▶ _TASK_
Reproduce the lines below verbatim, beginning with the first line and ending with the line that contains "Junior World Championships [612, 579]", with both of those lines included.

▶ _RECORDS SHOWN_
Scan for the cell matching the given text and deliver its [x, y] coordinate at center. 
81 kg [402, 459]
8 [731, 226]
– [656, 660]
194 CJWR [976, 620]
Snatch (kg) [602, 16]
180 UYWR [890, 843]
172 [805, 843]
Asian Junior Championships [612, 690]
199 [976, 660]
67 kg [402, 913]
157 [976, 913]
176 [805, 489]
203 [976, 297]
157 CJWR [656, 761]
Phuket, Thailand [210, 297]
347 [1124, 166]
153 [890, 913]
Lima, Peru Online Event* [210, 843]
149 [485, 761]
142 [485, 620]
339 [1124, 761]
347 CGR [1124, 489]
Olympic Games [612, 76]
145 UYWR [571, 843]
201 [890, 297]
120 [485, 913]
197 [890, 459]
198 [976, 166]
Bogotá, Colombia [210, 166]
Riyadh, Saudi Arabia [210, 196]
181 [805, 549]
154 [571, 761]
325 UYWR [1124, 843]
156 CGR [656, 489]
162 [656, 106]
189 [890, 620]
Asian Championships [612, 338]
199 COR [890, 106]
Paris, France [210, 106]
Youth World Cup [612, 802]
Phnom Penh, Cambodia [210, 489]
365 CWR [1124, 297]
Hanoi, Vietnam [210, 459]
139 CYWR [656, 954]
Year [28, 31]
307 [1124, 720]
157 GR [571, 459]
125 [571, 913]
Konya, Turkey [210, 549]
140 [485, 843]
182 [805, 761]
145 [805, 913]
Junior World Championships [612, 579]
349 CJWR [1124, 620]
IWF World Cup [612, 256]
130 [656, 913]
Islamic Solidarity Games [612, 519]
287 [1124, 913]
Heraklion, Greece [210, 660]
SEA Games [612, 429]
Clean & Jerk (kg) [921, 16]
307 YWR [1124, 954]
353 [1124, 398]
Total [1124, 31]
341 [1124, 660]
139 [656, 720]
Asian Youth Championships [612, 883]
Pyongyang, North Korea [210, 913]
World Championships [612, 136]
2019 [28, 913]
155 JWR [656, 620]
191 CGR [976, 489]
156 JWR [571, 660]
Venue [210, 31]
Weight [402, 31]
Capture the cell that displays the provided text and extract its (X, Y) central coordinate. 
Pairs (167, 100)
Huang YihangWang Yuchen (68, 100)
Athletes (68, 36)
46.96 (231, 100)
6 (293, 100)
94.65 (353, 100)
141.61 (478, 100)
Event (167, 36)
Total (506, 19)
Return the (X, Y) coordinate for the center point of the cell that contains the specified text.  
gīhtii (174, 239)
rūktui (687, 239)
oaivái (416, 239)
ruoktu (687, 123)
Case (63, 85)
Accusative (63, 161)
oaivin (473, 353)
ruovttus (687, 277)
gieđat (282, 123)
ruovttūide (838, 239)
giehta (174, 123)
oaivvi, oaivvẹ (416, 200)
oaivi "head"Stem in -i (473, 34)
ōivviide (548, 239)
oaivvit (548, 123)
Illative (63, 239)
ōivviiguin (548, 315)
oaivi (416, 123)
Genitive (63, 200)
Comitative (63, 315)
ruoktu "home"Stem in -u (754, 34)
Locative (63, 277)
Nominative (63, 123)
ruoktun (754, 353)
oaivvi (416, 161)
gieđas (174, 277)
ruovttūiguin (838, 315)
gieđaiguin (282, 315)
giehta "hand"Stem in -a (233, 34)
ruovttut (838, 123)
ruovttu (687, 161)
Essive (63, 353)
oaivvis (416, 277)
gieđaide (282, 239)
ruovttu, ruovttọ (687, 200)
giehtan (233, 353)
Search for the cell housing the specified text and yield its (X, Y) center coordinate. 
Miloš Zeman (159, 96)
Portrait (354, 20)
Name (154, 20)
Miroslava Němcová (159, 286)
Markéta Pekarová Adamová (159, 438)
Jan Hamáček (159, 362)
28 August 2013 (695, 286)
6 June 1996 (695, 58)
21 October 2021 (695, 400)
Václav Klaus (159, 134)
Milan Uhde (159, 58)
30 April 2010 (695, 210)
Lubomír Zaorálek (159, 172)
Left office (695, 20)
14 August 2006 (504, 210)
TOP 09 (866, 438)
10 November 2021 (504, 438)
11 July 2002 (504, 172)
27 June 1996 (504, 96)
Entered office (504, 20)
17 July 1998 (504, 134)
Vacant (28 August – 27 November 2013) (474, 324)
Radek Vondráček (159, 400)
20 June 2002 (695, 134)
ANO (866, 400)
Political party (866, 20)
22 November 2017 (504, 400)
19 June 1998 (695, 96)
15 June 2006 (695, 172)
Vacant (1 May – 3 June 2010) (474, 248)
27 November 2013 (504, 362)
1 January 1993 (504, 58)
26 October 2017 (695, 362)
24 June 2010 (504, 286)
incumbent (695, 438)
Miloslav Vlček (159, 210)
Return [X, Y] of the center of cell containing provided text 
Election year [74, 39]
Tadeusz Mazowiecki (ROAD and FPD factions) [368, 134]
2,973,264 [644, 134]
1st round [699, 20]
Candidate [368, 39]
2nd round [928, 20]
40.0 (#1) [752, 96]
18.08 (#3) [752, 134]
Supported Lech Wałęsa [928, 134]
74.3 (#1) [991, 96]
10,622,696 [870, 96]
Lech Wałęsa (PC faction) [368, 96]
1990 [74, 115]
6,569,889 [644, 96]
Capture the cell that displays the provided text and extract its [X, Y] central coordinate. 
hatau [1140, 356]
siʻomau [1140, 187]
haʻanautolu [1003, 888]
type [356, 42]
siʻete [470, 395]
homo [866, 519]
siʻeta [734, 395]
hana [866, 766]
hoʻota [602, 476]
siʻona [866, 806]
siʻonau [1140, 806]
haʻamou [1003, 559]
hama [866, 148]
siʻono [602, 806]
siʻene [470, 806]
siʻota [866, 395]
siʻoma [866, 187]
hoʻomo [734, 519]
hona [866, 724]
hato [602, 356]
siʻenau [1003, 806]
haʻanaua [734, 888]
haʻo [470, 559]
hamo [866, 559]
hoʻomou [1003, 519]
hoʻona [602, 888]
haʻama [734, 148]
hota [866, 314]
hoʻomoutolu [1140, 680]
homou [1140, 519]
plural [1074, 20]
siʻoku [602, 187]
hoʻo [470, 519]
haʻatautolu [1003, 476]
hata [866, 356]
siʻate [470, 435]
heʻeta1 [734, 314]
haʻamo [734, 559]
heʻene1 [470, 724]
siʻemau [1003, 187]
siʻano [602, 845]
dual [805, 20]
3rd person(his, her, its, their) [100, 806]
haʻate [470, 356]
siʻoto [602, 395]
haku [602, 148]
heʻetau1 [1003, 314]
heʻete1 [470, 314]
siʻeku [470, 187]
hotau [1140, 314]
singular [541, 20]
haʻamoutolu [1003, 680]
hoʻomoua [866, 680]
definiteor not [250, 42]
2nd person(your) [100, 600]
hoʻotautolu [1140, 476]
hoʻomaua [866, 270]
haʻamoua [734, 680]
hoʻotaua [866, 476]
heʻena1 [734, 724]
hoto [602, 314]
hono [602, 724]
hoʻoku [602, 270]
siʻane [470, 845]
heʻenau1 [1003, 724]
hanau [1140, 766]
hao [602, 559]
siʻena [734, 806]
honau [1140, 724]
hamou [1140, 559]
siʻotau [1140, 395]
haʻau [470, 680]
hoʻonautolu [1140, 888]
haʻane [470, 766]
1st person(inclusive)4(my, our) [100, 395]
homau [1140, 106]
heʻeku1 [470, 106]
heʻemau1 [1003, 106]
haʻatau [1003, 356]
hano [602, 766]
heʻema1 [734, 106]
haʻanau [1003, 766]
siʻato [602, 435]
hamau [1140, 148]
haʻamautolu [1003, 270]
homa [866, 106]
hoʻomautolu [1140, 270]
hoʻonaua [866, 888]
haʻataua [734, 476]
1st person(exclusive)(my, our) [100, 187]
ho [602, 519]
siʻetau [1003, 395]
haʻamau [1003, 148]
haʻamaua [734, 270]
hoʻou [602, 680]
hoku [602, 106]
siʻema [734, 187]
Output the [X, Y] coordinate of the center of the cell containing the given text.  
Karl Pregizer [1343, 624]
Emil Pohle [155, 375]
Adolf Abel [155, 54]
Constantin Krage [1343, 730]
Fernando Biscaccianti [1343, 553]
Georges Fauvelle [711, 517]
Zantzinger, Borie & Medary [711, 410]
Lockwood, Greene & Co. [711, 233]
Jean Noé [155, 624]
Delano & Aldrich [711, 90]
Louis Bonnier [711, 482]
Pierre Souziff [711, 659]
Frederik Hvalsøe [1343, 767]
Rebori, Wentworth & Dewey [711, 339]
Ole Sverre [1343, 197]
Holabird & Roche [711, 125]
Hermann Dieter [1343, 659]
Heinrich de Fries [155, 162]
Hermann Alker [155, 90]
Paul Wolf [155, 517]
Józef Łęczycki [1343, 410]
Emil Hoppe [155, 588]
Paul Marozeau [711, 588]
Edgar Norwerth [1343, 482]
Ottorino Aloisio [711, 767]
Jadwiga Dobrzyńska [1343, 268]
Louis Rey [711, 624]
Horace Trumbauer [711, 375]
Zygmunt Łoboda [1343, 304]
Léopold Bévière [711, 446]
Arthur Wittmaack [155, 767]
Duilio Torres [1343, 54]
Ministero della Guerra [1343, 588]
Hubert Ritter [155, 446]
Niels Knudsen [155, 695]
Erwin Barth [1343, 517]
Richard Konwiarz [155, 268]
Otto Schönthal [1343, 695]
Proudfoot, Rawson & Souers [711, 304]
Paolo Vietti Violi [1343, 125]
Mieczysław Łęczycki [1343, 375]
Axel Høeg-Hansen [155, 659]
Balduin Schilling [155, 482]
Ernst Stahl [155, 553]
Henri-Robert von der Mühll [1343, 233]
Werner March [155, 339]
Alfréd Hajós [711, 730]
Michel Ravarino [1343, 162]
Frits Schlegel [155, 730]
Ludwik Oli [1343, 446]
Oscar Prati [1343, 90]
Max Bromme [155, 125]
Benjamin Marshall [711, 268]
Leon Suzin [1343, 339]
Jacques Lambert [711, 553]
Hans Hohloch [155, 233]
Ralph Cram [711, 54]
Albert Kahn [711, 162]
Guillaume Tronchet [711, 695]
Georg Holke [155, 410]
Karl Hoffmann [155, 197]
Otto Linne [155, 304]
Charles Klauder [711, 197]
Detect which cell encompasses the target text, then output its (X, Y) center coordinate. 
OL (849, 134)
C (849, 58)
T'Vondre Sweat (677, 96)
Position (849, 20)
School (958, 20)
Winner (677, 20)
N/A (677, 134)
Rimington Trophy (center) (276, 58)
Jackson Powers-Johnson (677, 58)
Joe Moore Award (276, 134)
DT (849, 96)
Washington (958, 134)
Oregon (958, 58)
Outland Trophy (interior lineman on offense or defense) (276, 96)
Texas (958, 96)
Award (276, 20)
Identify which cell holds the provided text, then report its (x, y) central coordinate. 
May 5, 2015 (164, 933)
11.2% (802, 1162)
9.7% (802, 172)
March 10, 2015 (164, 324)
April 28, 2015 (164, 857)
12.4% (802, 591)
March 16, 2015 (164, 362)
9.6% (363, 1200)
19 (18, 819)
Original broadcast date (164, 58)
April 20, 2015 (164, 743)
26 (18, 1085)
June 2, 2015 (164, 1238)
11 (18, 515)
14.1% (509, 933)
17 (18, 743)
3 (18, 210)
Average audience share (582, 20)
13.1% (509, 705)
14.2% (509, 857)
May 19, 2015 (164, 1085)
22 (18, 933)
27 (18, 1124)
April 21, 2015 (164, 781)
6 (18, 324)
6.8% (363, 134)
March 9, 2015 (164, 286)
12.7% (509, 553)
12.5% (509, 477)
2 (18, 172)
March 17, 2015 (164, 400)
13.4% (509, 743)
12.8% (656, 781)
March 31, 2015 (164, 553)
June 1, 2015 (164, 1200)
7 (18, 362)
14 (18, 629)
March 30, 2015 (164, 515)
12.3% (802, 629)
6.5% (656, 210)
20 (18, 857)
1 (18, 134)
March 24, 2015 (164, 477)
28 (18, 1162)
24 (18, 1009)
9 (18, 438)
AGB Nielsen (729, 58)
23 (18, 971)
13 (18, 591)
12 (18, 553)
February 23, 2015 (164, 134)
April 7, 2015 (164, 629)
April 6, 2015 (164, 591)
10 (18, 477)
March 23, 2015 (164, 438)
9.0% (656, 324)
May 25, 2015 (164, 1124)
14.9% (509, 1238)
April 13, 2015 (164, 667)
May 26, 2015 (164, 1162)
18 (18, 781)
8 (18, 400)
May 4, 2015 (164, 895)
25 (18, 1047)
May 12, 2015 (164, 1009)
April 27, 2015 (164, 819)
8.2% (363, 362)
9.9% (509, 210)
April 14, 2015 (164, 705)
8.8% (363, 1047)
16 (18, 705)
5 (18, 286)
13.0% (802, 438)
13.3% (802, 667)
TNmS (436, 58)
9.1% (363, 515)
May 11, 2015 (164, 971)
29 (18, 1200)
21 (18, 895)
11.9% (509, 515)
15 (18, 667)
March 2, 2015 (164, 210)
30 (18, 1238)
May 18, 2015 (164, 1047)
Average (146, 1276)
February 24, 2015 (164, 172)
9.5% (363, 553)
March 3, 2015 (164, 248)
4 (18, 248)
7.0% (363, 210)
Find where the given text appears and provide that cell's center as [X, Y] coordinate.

▶ _TASK OUTPUT_
Scan for the cell matching the given text and deliver its [x, y] coordinate at center. 
81 kg [402, 459]
8 [731, 226]
– [656, 660]
194 CJWR [976, 620]
Snatch (kg) [602, 16]
180 UYWR [890, 843]
172 [805, 843]
Asian Junior Championships [612, 690]
199 [976, 660]
67 kg [402, 913]
157 [976, 913]
176 [805, 489]
203 [976, 297]
157 CJWR [656, 761]
Phuket, Thailand [210, 297]
347 [1124, 166]
153 [890, 913]
Lima, Peru Online Event* [210, 843]
149 [485, 761]
142 [485, 620]
339 [1124, 761]
347 CGR [1124, 489]
Olympic Games [612, 76]
145 UYWR [571, 843]
201 [890, 297]
120 [485, 913]
197 [890, 459]
198 [976, 166]
Bogotá, Colombia [210, 166]
Riyadh, Saudi Arabia [210, 196]
181 [805, 549]
154 [571, 761]
325 UYWR [1124, 843]
156 CGR [656, 489]
162 [656, 106]
189 [890, 620]
Asian Championships [612, 338]
199 COR [890, 106]
Paris, France [210, 106]
Youth World Cup [612, 802]
Phnom Penh, Cambodia [210, 489]
365 CWR [1124, 297]
Hanoi, Vietnam [210, 459]
139 CYWR [656, 954]
Year [28, 31]
307 [1124, 720]
157 GR [571, 459]
125 [571, 913]
Konya, Turkey [210, 549]
140 [485, 843]
182 [805, 761]
145 [805, 913]
Junior World Championships [612, 579]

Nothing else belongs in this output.